### EXERCISE DESCRIPTION
Drop every picture. Return the rest of the entries exactly.

____

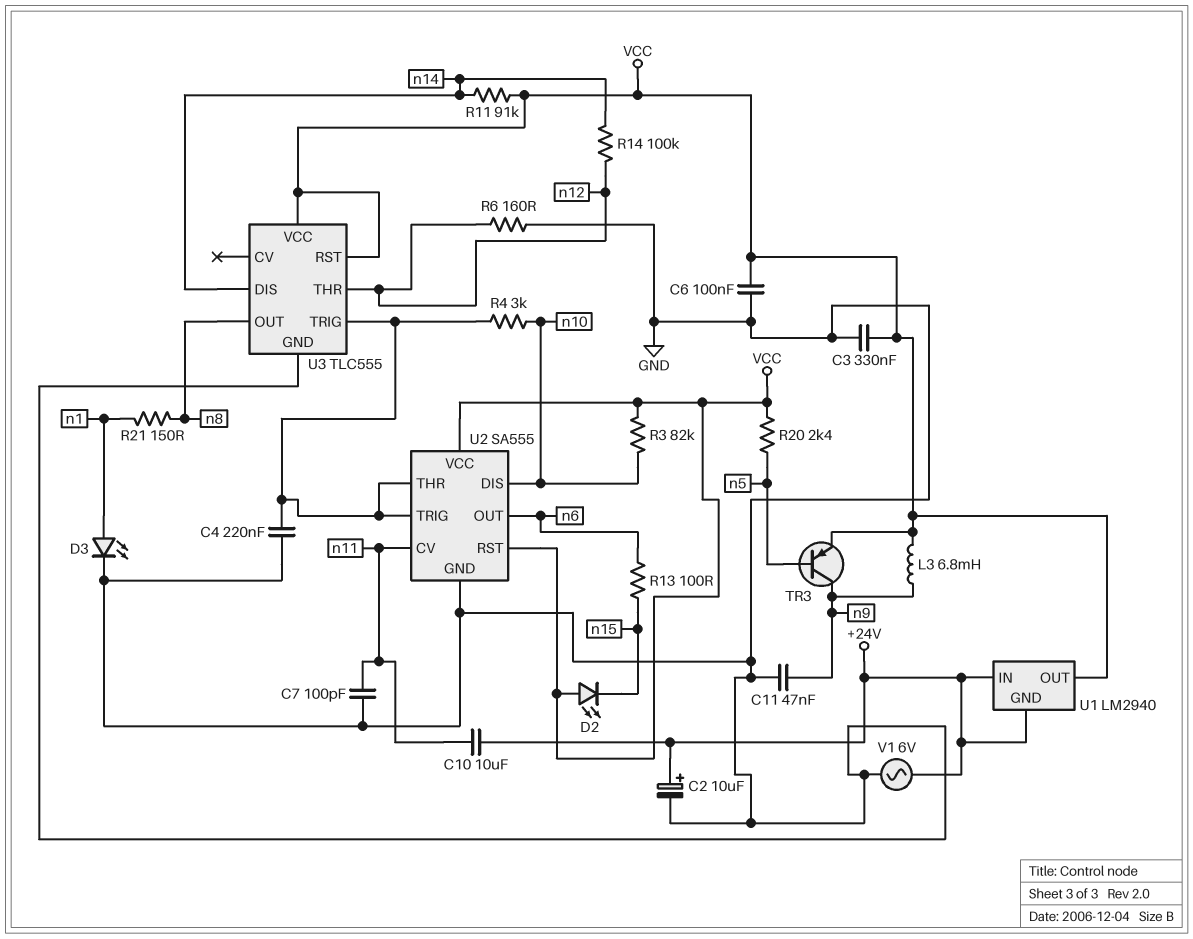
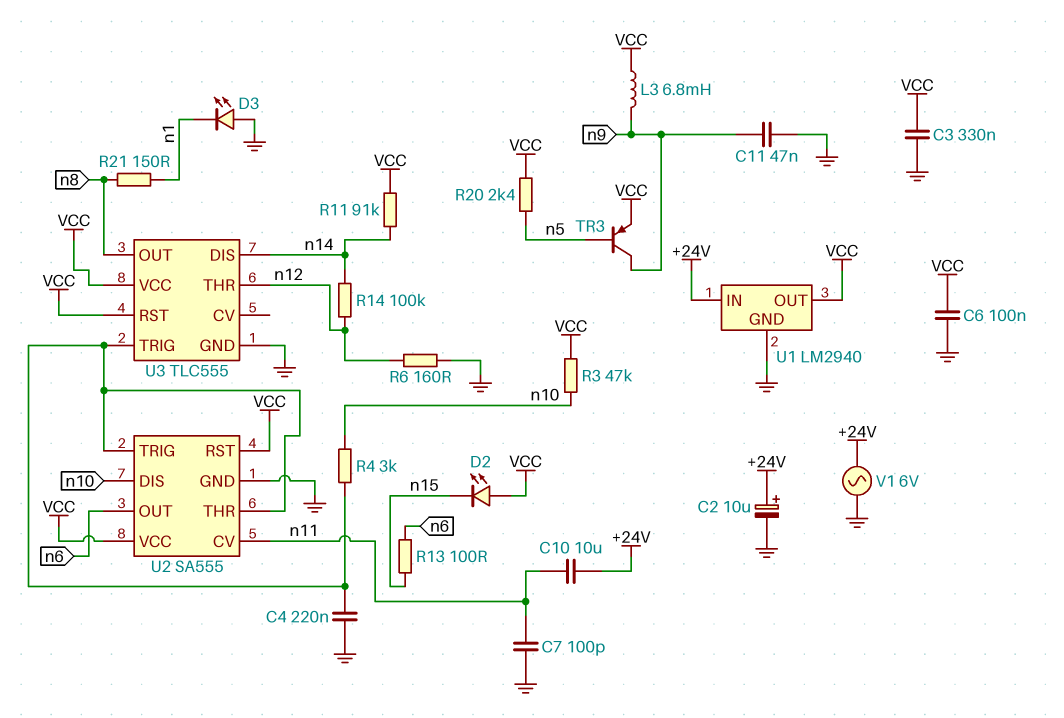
D3: LED (A n1, K GND) -> LED (A GND, K n1)
R3: 82k (VCC, n10) -> 47k (VCC, n10)
U1 pin GND: +24V -> GND

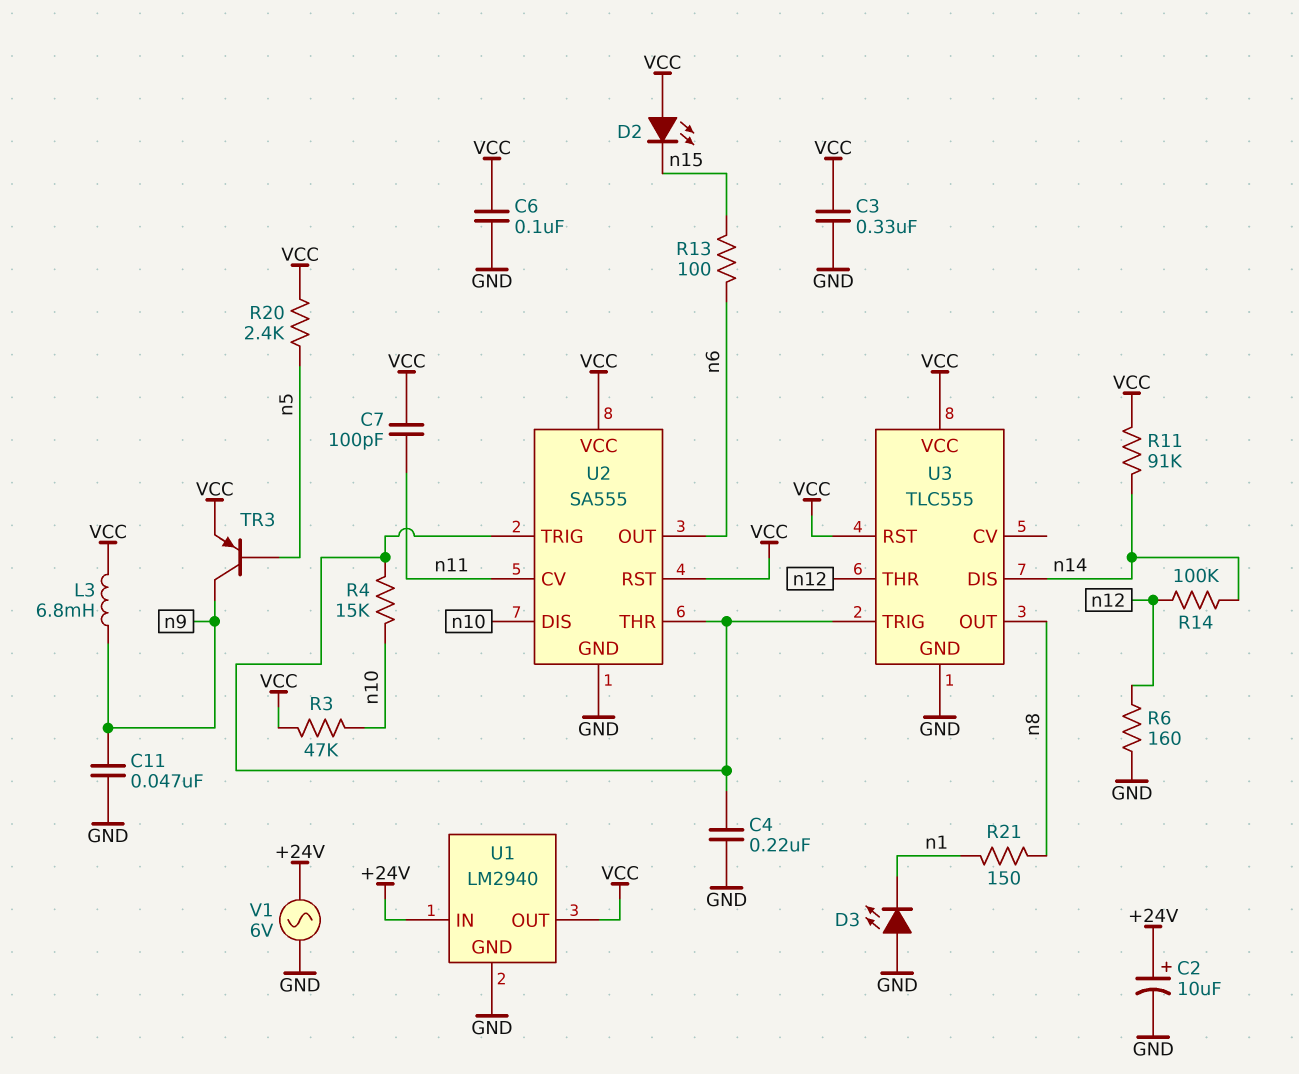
C7: 100pF (GND, n11) -> 100pF (VCC, n11)
C10: 10uF (+24V, n11) -> none
R4: 3k (U2/THR, n10) -> 15k (U2/THR, n10)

____

### RESULT FOR THIS EXERCISE
D3: LED (A n1, K GND) -> LED (A GND, K n1)
R3: 82k (VCC, n10) -> 47k (VCC, n10)
U1 pin GND: +24V -> GND

C7: 100pF (GND, n11) -> 100pF (VCC, n11)
C10: 10uF (+24V, n11) -> none
R4: 3k (U2/THR, n10) -> 15k (U2/THR, n10)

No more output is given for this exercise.